- **Exercise brief**: Repeat exactly the lines from the start of the records below through the line that contains "camera: 85 degrees left, 10 degrees up", including both.

- **Material to process**:
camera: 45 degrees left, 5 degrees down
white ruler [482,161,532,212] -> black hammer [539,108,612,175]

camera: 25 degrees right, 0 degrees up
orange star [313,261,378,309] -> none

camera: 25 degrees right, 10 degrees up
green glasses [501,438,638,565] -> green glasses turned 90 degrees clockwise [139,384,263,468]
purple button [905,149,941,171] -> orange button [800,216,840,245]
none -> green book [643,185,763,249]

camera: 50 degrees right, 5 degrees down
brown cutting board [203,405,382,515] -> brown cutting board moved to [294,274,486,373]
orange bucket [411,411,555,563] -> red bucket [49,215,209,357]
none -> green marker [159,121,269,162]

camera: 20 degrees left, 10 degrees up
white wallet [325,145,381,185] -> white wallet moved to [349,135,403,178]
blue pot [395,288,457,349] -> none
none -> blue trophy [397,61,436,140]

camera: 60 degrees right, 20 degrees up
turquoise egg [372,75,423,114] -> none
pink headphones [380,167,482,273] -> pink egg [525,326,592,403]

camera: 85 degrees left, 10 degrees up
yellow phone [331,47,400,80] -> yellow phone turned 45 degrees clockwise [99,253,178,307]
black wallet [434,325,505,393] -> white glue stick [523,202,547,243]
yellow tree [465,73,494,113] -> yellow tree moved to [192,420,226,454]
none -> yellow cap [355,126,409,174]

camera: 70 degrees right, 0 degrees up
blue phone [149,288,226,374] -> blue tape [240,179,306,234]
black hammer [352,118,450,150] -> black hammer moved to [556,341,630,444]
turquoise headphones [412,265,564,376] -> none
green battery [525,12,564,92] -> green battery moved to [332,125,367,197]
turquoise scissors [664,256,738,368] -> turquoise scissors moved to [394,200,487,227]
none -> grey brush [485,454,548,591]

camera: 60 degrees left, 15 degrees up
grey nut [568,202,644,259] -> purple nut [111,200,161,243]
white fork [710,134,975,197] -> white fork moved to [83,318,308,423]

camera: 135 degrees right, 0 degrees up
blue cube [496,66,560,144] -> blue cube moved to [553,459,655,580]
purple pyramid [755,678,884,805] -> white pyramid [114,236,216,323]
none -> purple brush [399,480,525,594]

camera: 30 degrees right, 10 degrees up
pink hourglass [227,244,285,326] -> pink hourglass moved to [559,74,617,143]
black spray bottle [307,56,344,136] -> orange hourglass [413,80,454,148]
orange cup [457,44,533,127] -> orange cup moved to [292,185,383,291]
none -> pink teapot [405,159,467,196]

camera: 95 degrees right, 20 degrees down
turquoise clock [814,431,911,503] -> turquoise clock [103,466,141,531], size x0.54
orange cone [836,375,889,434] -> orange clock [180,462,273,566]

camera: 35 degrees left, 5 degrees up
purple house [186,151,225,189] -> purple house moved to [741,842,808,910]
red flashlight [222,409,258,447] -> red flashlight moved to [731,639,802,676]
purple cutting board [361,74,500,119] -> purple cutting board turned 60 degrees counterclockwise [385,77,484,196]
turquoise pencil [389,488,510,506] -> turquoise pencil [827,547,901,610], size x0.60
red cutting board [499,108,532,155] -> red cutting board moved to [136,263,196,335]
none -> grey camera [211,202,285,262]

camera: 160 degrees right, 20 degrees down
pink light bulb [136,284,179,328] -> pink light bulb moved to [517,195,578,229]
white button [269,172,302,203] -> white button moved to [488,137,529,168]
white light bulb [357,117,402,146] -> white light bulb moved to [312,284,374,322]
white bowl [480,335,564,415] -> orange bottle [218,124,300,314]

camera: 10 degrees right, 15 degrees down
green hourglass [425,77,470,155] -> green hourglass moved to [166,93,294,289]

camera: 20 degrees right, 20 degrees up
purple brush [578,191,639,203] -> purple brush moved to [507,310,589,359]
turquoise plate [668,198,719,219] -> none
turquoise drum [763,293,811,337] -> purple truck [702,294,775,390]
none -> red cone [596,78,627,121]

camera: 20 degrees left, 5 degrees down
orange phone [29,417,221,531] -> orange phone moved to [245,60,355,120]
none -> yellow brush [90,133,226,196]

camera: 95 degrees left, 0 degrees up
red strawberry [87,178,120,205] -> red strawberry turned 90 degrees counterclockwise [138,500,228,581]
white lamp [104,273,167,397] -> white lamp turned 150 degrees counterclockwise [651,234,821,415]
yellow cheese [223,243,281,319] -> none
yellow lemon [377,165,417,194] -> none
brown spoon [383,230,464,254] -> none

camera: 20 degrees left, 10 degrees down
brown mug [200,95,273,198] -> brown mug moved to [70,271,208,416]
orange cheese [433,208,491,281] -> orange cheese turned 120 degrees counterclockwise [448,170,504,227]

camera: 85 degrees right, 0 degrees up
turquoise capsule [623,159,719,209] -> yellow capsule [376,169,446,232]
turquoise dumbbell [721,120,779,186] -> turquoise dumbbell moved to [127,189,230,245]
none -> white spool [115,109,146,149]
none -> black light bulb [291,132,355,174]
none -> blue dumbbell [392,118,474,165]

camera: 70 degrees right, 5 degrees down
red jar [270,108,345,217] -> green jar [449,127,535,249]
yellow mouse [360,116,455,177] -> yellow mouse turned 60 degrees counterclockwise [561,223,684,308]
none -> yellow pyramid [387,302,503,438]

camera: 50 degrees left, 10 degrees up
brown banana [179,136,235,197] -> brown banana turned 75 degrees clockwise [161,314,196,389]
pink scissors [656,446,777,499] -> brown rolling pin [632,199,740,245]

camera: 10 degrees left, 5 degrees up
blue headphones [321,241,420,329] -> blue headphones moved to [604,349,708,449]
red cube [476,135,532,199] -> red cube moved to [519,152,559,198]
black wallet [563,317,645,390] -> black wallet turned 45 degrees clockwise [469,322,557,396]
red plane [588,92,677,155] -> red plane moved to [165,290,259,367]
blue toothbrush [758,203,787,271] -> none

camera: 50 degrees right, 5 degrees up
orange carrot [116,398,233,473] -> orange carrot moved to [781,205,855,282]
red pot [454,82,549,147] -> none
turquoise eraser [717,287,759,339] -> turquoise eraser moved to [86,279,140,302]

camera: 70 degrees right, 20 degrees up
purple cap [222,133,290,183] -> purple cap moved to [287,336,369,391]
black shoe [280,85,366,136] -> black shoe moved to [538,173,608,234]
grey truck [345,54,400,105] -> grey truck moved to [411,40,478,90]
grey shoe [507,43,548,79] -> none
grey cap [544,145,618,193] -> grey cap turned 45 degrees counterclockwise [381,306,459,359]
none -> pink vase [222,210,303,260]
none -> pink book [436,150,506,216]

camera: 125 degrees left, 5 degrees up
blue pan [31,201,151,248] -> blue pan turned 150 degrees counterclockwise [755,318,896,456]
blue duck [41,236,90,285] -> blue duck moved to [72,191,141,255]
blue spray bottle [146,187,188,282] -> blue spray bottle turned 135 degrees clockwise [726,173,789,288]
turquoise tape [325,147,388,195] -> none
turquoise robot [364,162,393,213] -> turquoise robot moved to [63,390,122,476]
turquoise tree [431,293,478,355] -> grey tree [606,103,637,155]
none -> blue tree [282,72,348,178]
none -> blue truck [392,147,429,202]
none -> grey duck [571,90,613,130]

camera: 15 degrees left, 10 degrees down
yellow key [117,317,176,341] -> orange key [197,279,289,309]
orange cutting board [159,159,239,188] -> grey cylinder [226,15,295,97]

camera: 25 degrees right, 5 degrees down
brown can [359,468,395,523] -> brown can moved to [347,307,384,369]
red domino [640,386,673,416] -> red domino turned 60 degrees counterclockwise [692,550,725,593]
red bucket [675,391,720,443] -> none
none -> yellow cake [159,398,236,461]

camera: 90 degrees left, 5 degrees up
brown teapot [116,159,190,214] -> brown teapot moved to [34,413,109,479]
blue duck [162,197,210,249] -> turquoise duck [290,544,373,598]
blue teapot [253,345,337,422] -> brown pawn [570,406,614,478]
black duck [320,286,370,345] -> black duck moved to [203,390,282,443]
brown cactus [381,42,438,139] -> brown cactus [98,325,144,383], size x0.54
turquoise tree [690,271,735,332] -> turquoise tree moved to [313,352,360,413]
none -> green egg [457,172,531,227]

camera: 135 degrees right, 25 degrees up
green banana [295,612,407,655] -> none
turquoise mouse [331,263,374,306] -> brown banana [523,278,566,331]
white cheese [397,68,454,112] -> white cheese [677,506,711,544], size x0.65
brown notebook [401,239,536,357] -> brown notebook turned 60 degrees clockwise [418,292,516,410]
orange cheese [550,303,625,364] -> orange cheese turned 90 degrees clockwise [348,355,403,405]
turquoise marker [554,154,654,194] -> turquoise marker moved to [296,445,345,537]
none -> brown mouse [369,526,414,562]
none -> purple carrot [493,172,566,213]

- **Answer for this exercise**:
camera: 45 degrees left, 5 degrees down
white ruler [482,161,532,212] -> black hammer [539,108,612,175]

camera: 25 degrees right, 0 degrees up
orange star [313,261,378,309] -> none

camera: 25 degrees right, 10 degrees up
green glasses [501,438,638,565] -> green glasses turned 90 degrees clockwise [139,384,263,468]
purple button [905,149,941,171] -> orange button [800,216,840,245]
none -> green book [643,185,763,249]

camera: 50 degrees right, 5 degrees down
brown cutting board [203,405,382,515] -> brown cutting board moved to [294,274,486,373]
orange bucket [411,411,555,563] -> red bucket [49,215,209,357]
none -> green marker [159,121,269,162]

camera: 20 degrees left, 10 degrees up
white wallet [325,145,381,185] -> white wallet moved to [349,135,403,178]
blue pot [395,288,457,349] -> none
none -> blue trophy [397,61,436,140]

camera: 60 degrees right, 20 degrees up
turquoise egg [372,75,423,114] -> none
pink headphones [380,167,482,273] -> pink egg [525,326,592,403]

camera: 85 degrees left, 10 degrees up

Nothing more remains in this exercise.